> Task objective
Show the lines below that contain the string "removed".

> Excerpted data
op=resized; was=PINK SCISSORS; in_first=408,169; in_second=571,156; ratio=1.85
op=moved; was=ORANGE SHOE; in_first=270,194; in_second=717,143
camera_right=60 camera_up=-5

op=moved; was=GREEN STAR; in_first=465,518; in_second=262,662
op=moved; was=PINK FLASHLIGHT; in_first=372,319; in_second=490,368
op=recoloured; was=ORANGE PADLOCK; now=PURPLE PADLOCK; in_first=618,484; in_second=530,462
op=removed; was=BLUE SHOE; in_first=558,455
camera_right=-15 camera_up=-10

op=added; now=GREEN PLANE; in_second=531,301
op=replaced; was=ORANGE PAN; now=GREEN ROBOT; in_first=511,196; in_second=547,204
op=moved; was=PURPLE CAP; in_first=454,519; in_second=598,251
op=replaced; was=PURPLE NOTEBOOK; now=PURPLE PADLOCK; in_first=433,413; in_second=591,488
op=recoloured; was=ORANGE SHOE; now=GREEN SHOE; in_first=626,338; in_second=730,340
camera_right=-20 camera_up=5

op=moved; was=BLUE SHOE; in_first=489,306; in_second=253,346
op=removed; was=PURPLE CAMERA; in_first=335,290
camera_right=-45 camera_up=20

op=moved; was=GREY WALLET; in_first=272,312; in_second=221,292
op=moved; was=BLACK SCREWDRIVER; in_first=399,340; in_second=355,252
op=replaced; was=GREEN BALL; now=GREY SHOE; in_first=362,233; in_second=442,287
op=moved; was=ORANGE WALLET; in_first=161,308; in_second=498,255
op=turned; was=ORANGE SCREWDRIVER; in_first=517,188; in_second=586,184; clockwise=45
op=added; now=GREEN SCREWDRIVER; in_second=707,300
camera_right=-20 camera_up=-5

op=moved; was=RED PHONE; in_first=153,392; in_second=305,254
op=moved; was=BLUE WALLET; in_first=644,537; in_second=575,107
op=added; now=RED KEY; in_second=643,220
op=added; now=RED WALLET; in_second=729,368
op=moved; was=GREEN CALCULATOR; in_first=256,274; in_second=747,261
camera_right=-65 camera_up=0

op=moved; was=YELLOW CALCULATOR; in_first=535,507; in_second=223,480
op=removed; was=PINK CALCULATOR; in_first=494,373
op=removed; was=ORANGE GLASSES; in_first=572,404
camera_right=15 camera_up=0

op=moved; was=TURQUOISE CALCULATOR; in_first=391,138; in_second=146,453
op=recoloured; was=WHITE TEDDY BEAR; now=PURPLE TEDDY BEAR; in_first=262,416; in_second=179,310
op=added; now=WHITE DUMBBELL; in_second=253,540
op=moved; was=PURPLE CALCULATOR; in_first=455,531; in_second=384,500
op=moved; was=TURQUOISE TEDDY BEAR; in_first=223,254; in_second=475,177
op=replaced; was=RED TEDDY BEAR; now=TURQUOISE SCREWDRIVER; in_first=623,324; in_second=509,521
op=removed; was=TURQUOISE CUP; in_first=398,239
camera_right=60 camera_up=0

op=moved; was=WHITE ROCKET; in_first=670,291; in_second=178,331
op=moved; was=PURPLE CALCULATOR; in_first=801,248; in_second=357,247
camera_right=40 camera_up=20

> Result
op=removed; was=BLUE SHOE; in_first=558,455
op=removed; was=PURPLE CAMERA; in_first=335,290
op=removed; was=PINK CALCULATOR; in_first=494,373
op=removed; was=ORANGE GLASSES; in_first=572,404
op=removed; was=TURQUOISE CUP; in_first=398,239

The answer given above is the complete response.